** Opening Record excerpts block **

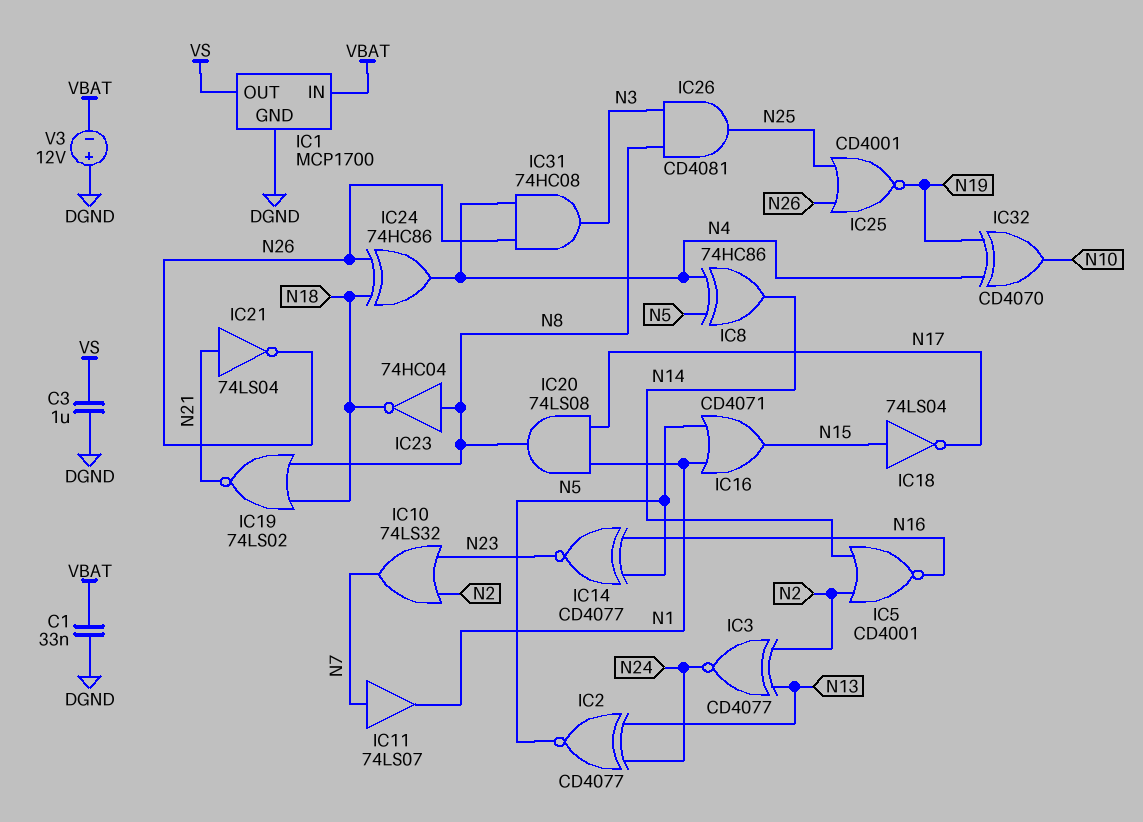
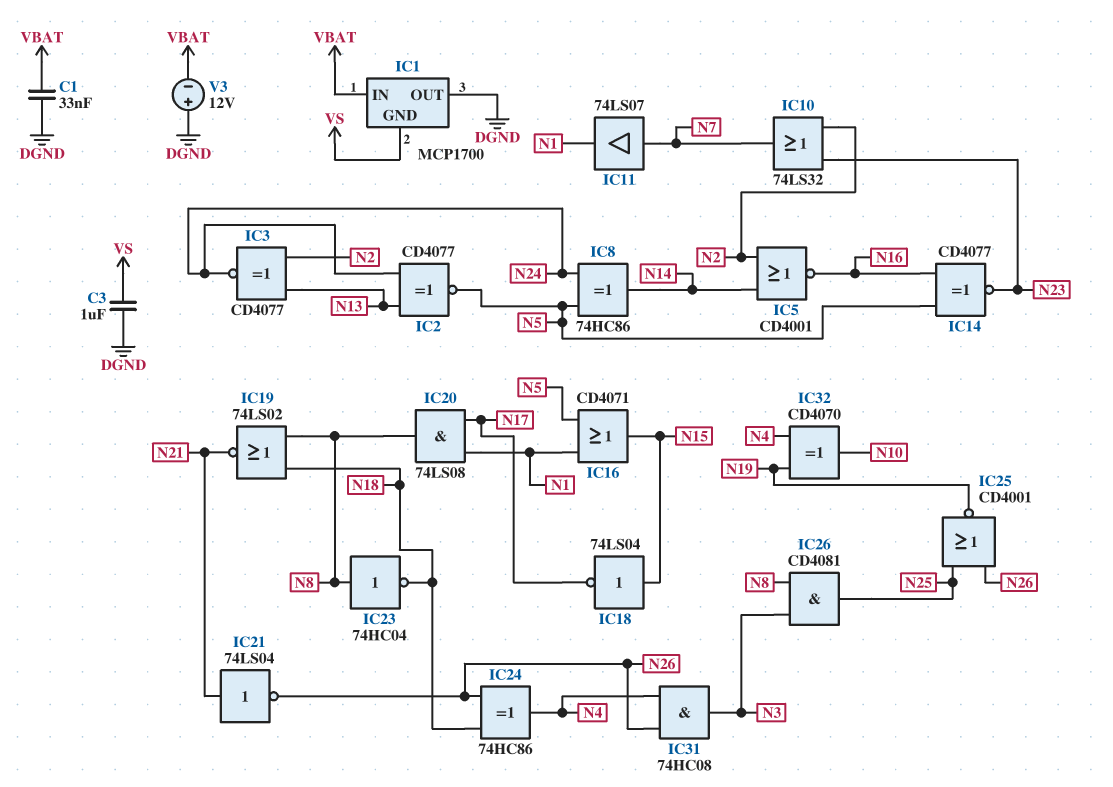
IC1 pin GND: DGND -> VS
IC1 pin OUT: VS -> DGND
IC8: XOR 74HC86 (in N4, in N5, out N14) -> XOR 74HC86 (in N5, in N24, out N14)

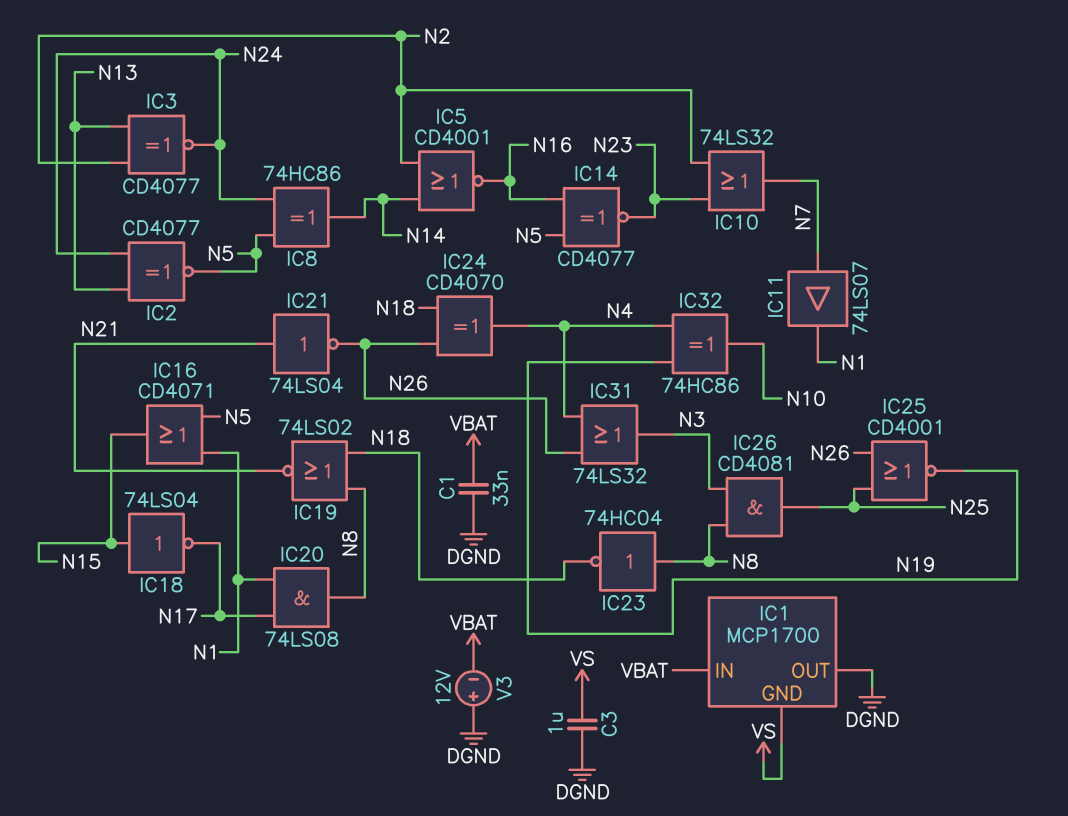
IC24: XOR 74HC86 (in N18, in N26, out N4) -> XOR CD4070 (in N18, in N26, out N4)
IC31: AND 74HC08 (in N4, in N26, out N3) -> OR 74LS32 (in N4, in N26, out N3)
IC32: XOR CD4070 (in N4, in N19, out N10) -> XOR 74HC86 (in N4, in N19, out N10)

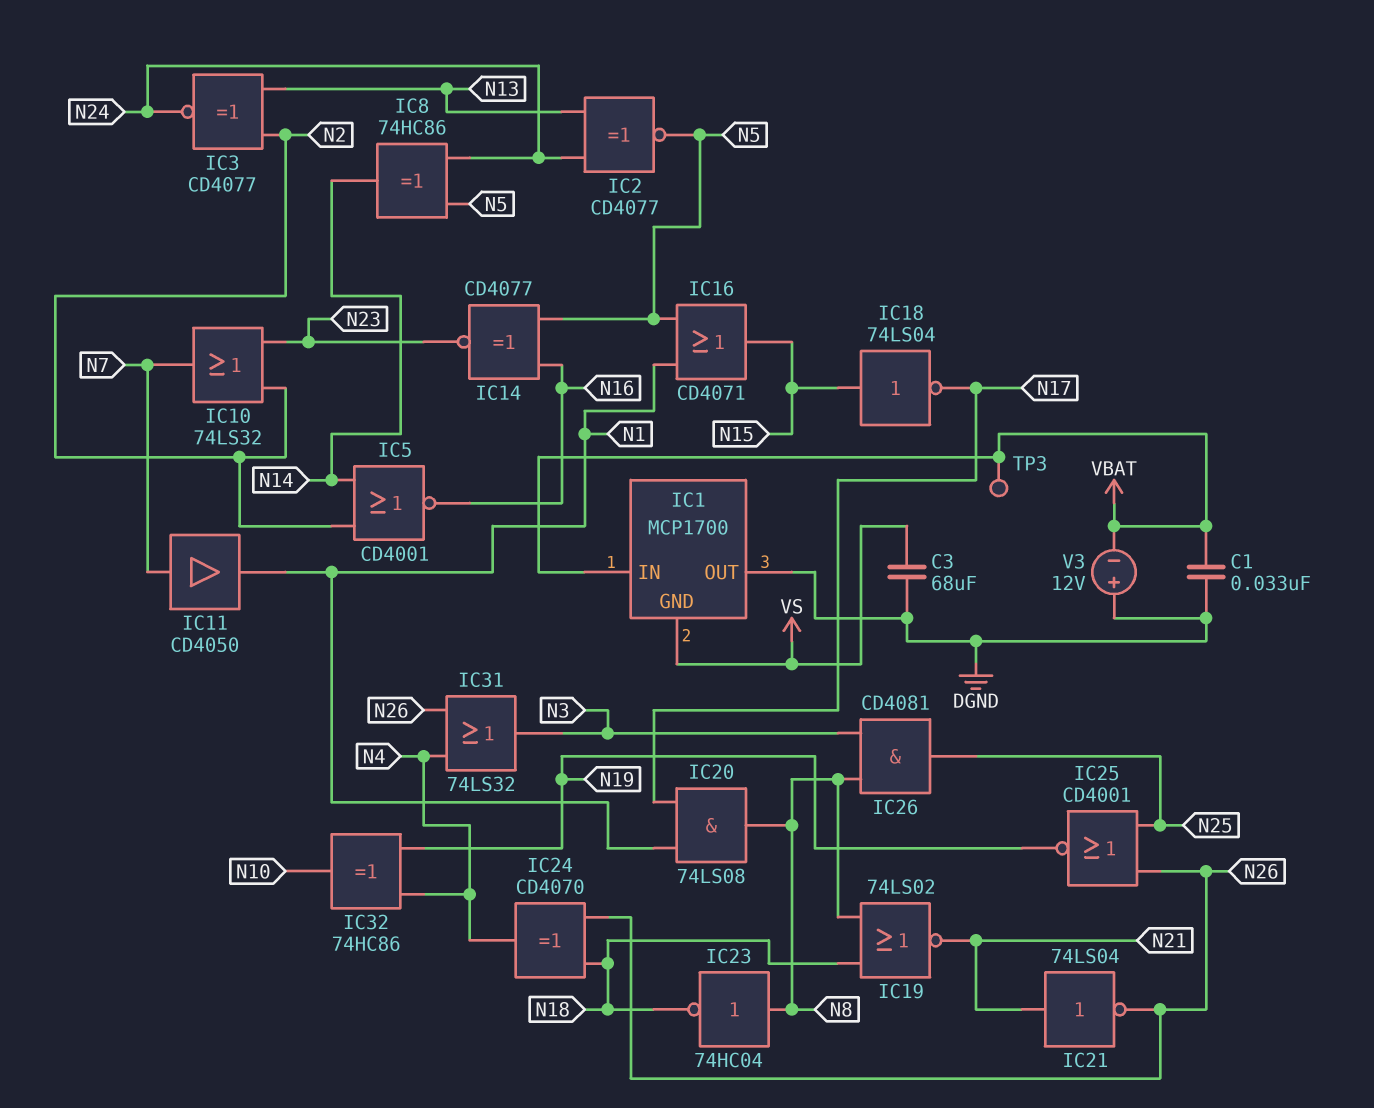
C3: 1uF (DGND, VS) -> 68uF (DGND, VS)
IC11: buffer 74LS07 (in N7, out N1) -> buffer CD4050 (in N7, out N1)
TP3: none -> test point (VBAT)

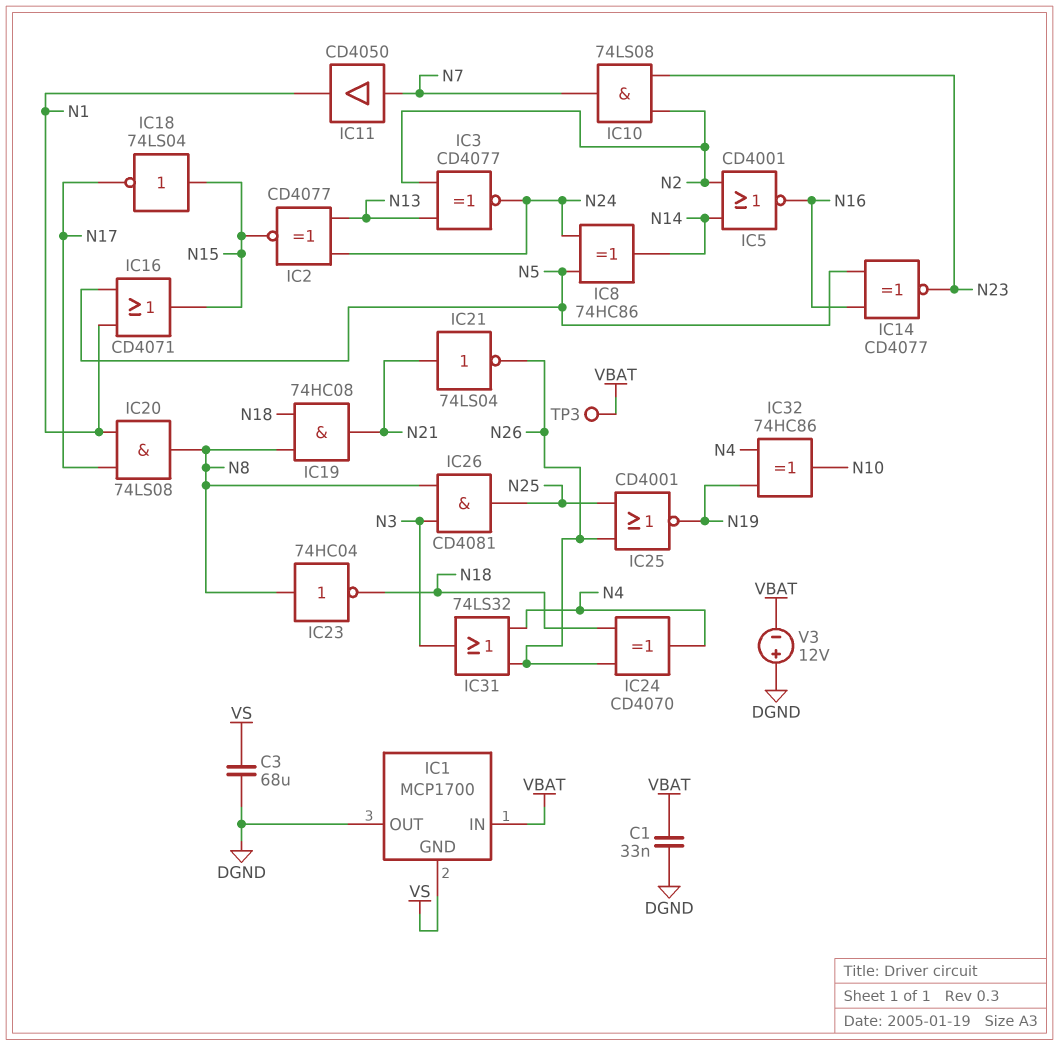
IC2: XNOR CD4077 (in N13, in N24, out N5) -> XNOR CD4077 (in N13, in N24, out N15)
IC10: OR 74LS32 (in N2, in N23, out N7) -> AND 74LS08 (in N2, in N23, out N7)
IC19: NOR 74LS02 (in N8, in N18, out N21) -> AND 74HC08 (in N8, in N18, out N21)

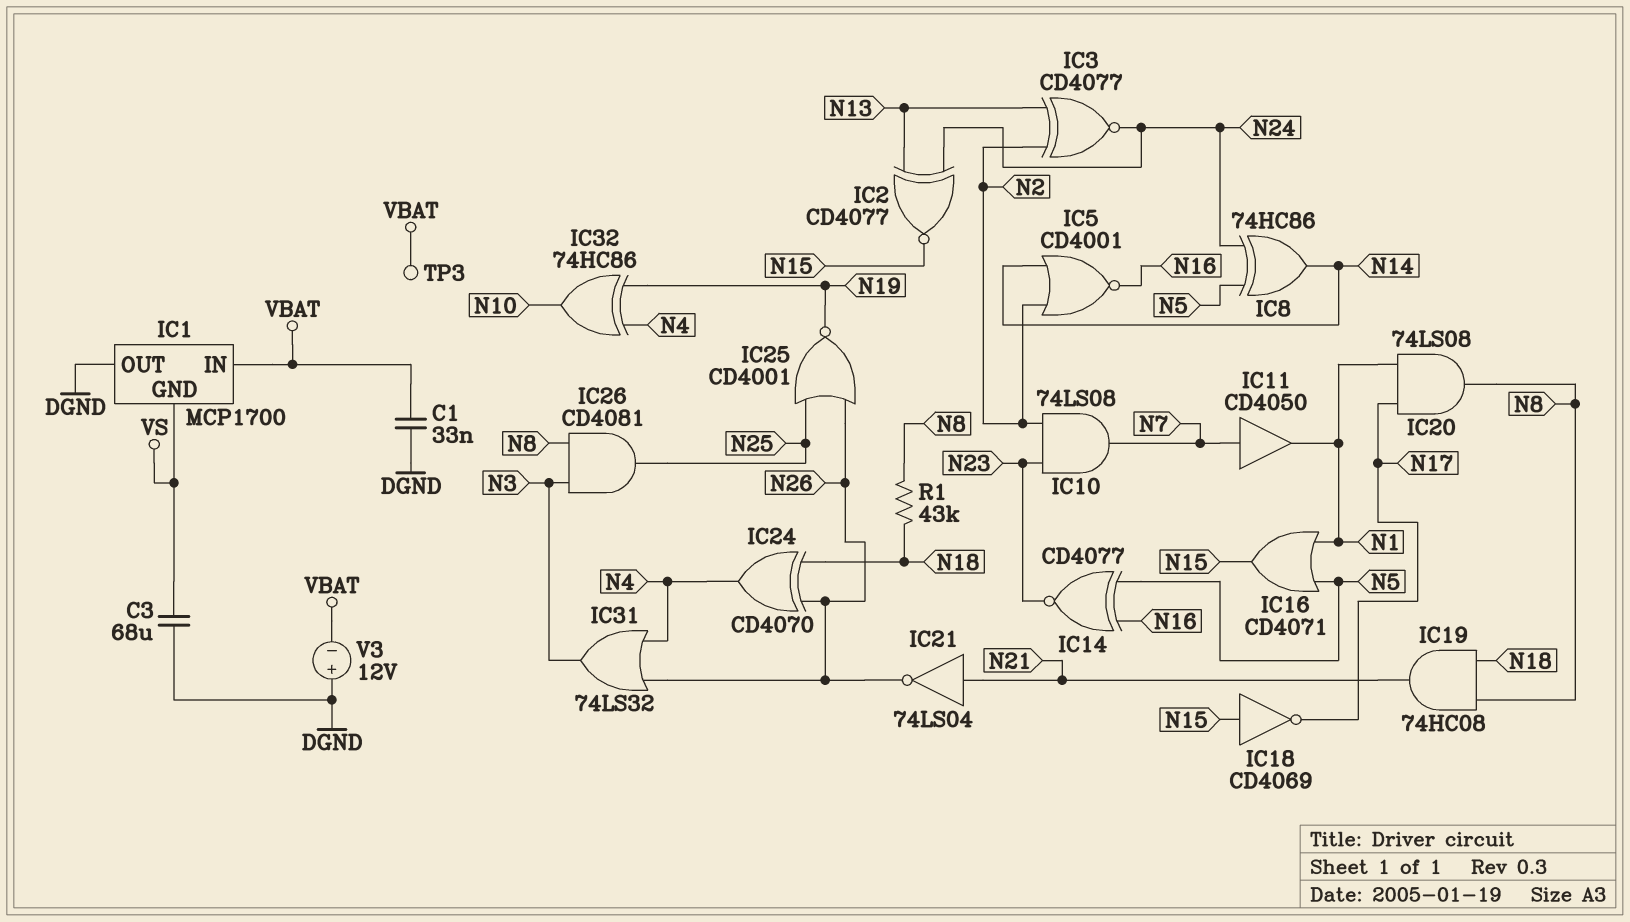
IC18: NOT 74LS04 (in N15, out N17) -> NOT CD4069 (in N15, out N17)
IC23: NOT 74HC04 (in N8, out N18) -> none
R1: none -> 43k (N8, N18)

** Closing Record excerpts block **

Print the listing again exactly, please. Keep the pictures out of it.

** Expected answer **
IC1 pin GND: DGND -> VS
IC1 pin OUT: VS -> DGND
IC8: XOR 74HC86 (in N4, in N5, out N14) -> XOR 74HC86 (in N5, in N24, out N14)

IC24: XOR 74HC86 (in N18, in N26, out N4) -> XOR CD4070 (in N18, in N26, out N4)
IC31: AND 74HC08 (in N4, in N26, out N3) -> OR 74LS32 (in N4, in N26, out N3)
IC32: XOR CD4070 (in N4, in N19, out N10) -> XOR 74HC86 (in N4, in N19, out N10)

C3: 1uF (DGND, VS) -> 68uF (DGND, VS)
IC11: buffer 74LS07 (in N7, out N1) -> buffer CD4050 (in N7, out N1)
TP3: none -> test point (VBAT)

IC2: XNOR CD4077 (in N13, in N24, out N5) -> XNOR CD4077 (in N13, in N24, out N15)
IC10: OR 74LS32 (in N2, in N23, out N7) -> AND 74LS08 (in N2, in N23, out N7)
IC19: NOR 74LS02 (in N8, in N18, out N21) -> AND 74HC08 (in N8, in N18, out N21)

IC18: NOT 74LS04 (in N15, out N17) -> NOT CD4069 (in N15, out N17)
IC23: NOT 74HC04 (in N8, out N18) -> none
R1: none -> 43k (N8, N18)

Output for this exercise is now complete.